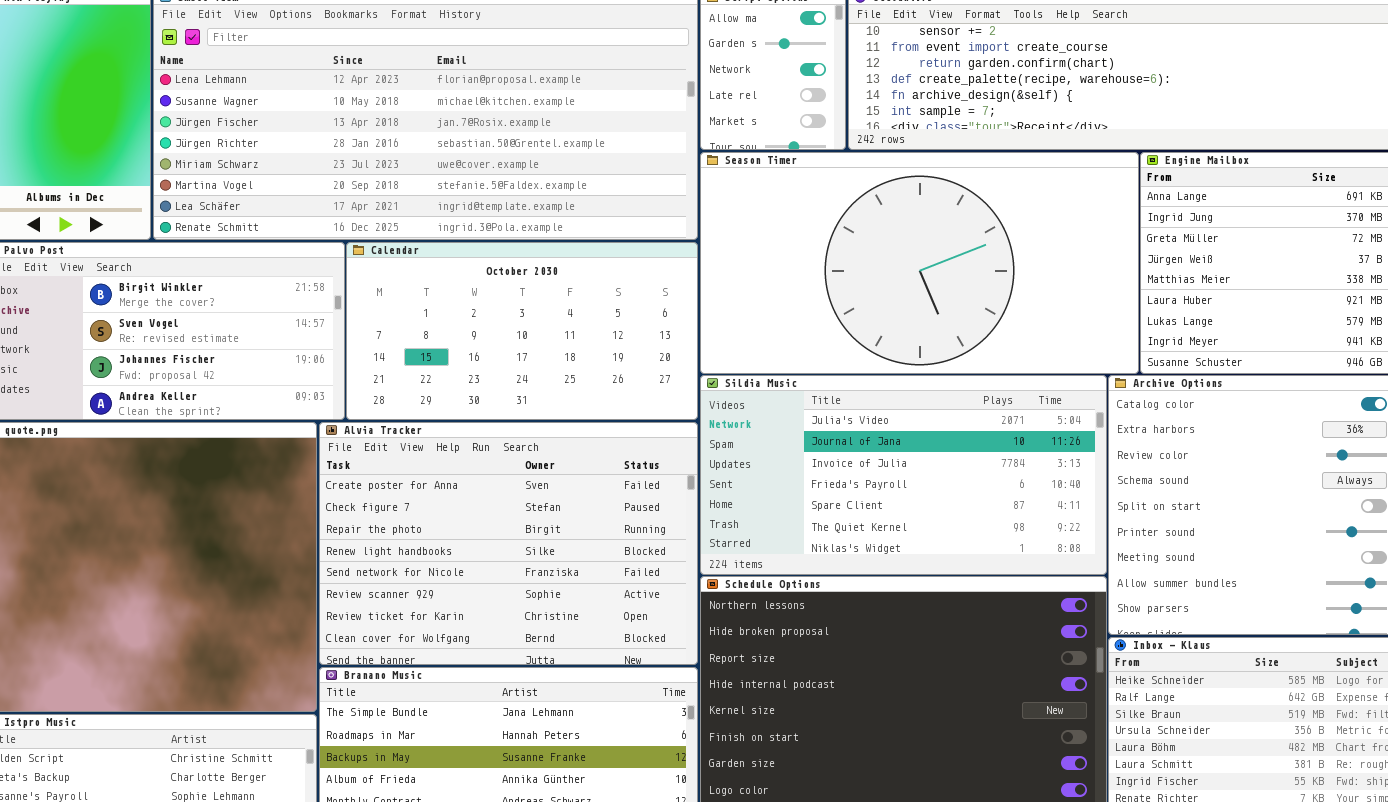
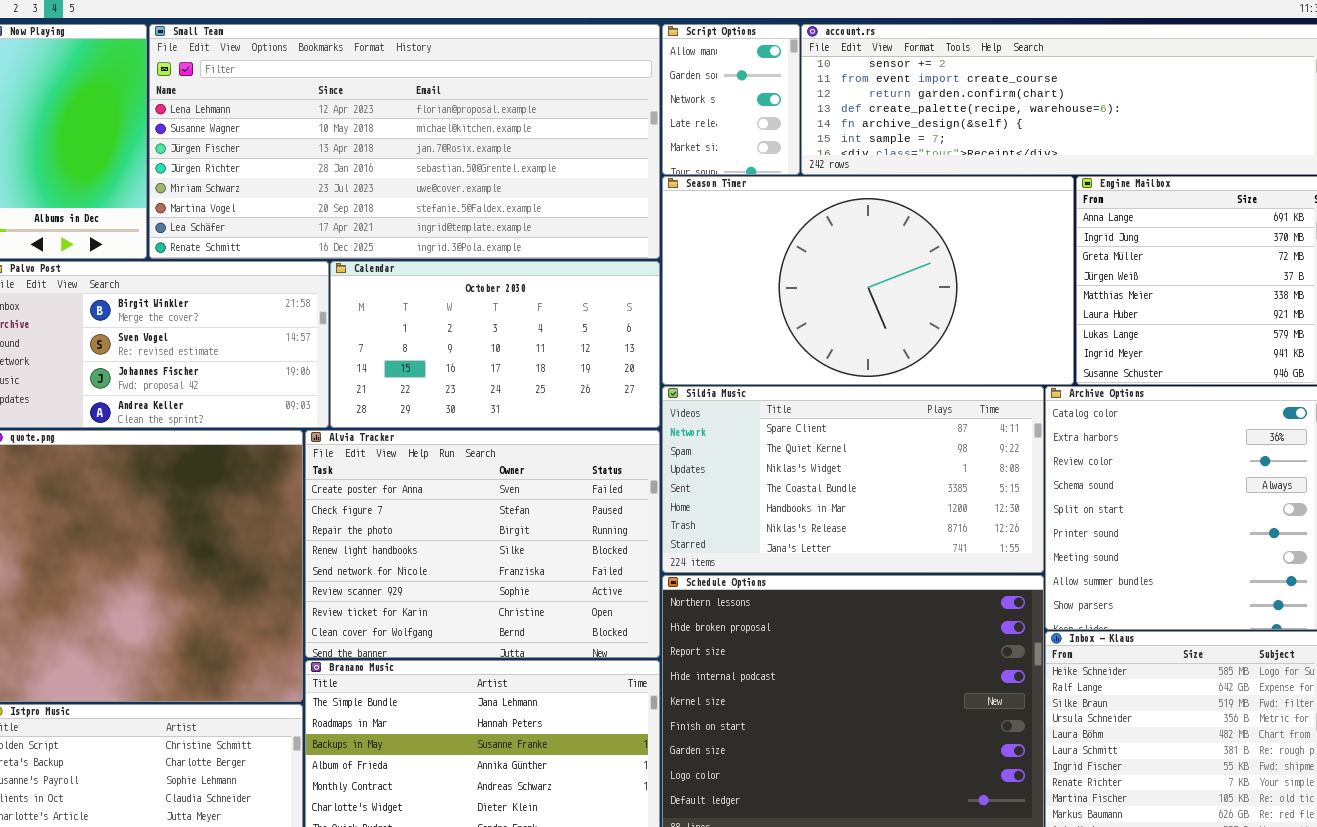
Sildia Music: [700,375,1107,575] -> [662,386,1044,573], scrolled down 4 rows

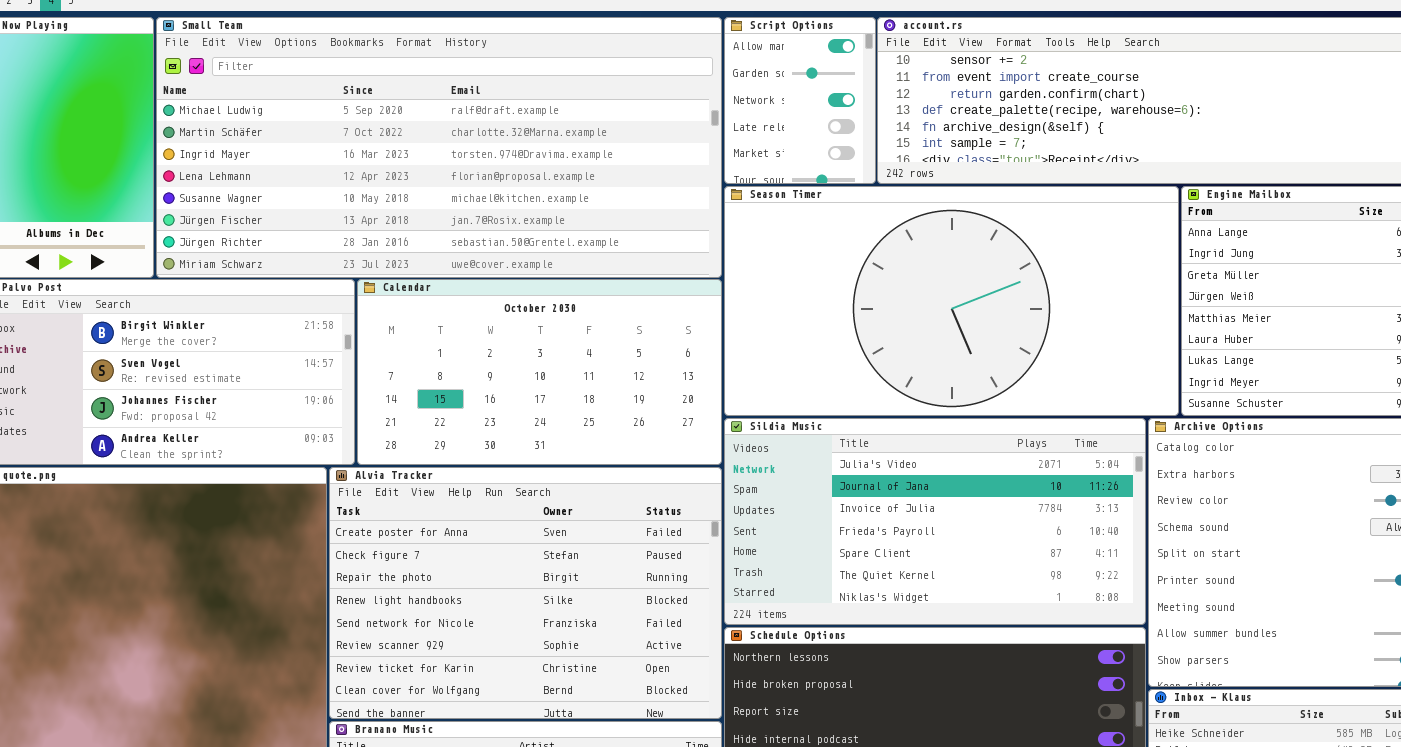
Small Team: [149,24,660,259] -> [156,17,722,278], scrolled up 3 rows
Sildia Music: [662,386,1044,573] -> [724,418,1146,625], scrolled up 4 rows

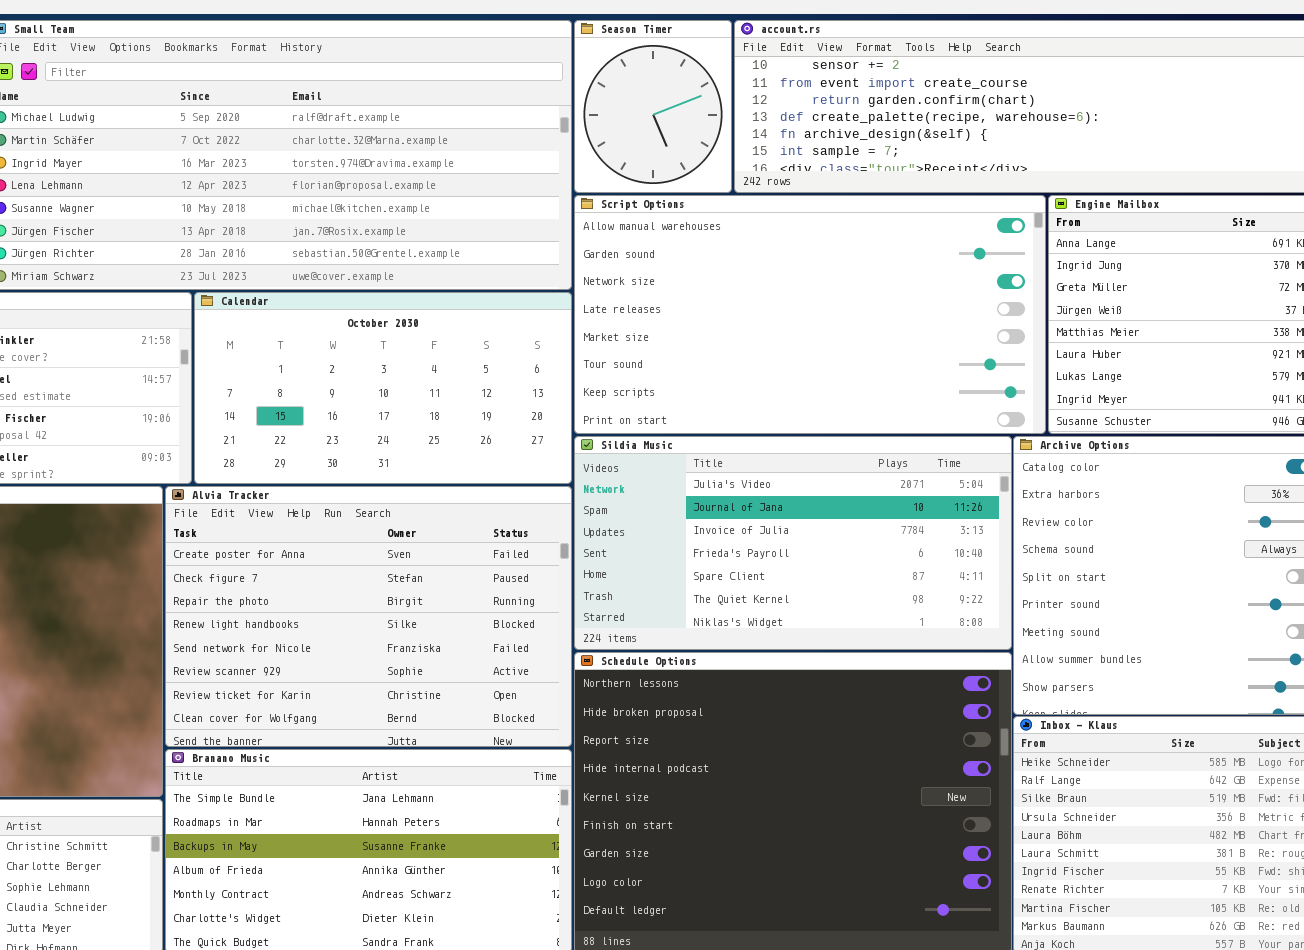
Script Options: [724,17,876,184] -> [574,195,1046,434], moved, resized
Season Timer: [724,186,1179,416] -> [574,20,732,193], moved, resized

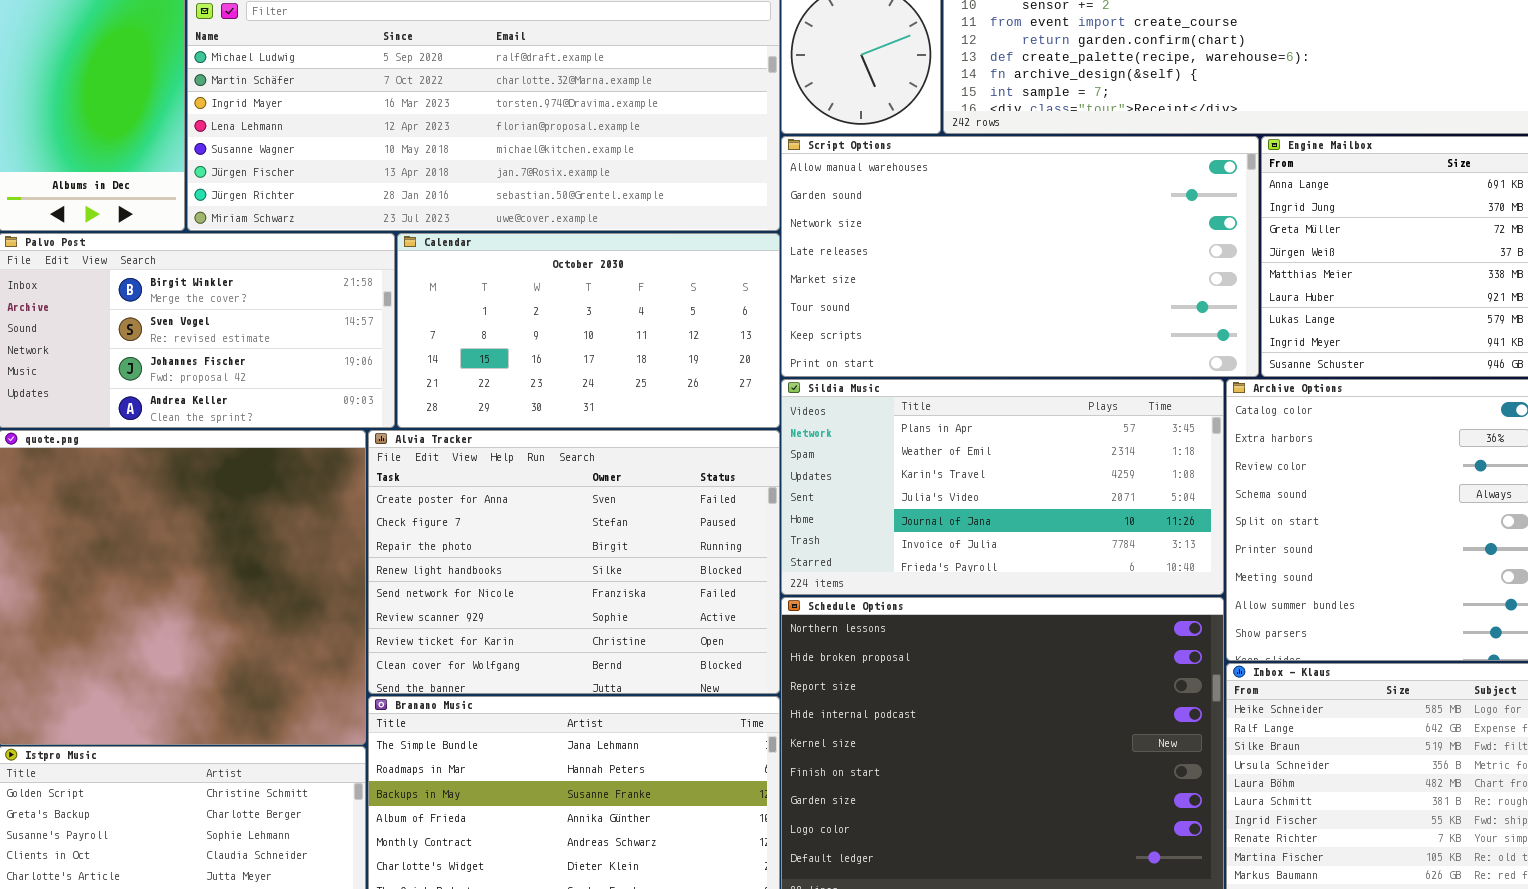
Sildia Music: [574,436,1012,650] -> [781,379,1224,595], scrolled up 3 rows

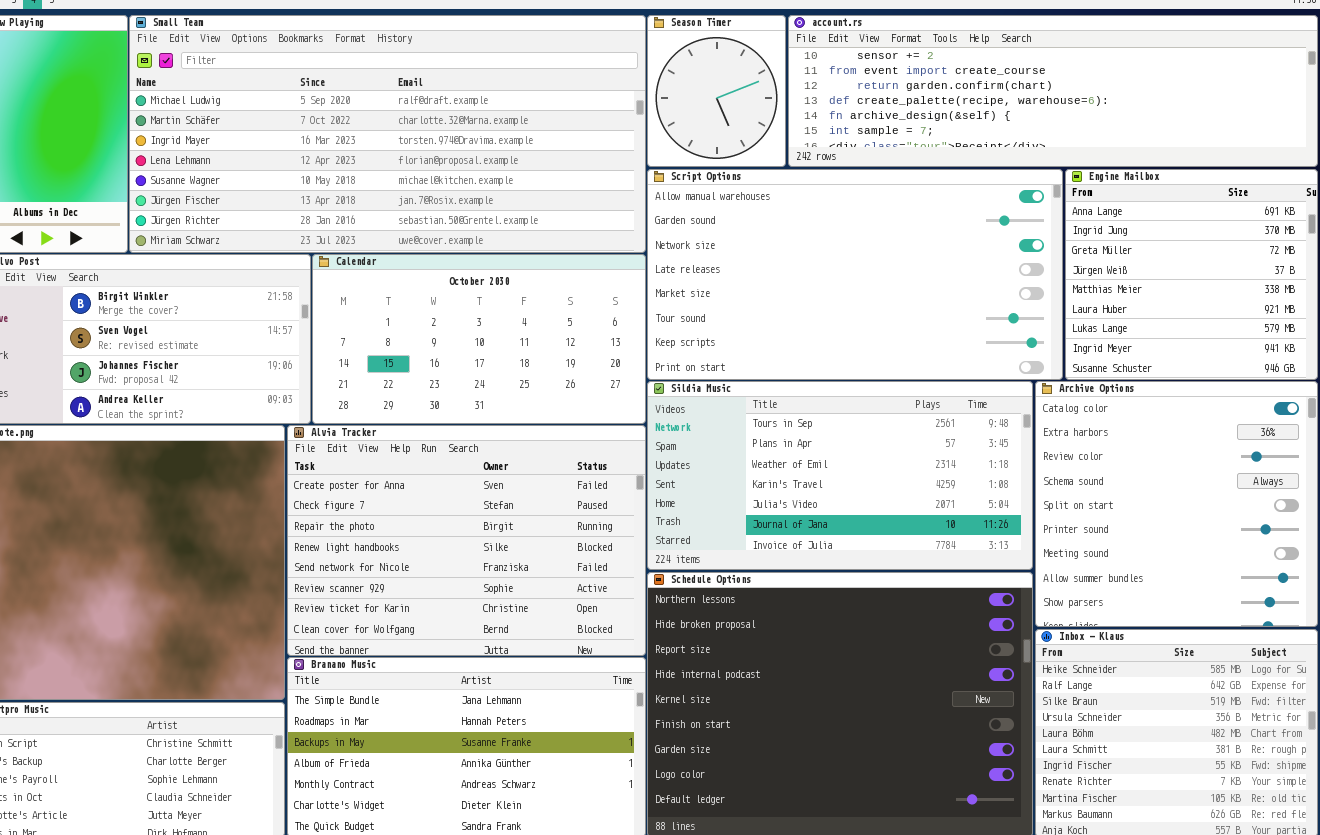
Sildia Music: [781,379,1224,595] -> [647,381,1033,570], scrolled up 1 row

══════════════════════════════

- **Your task**
The range to copy runs from the line with "Sildia Music: [662,386,1044,573]" to the last line of the entries, both included; copy it exactly and leave out the pictures.

- **Solved exercise**
Sildia Music: [662,386,1044,573] -> [724,418,1146,625], scrolled up 4 rows

Script Options: [724,17,876,184] -> [574,195,1046,434], moved, resized
Season Timer: [724,186,1179,416] -> [574,20,732,193], moved, resized

Sildia Music: [574,436,1012,650] -> [781,379,1224,595], scrolled up 3 rows

Sildia Music: [781,379,1224,595] -> [647,381,1033,570], scrolled up 1 row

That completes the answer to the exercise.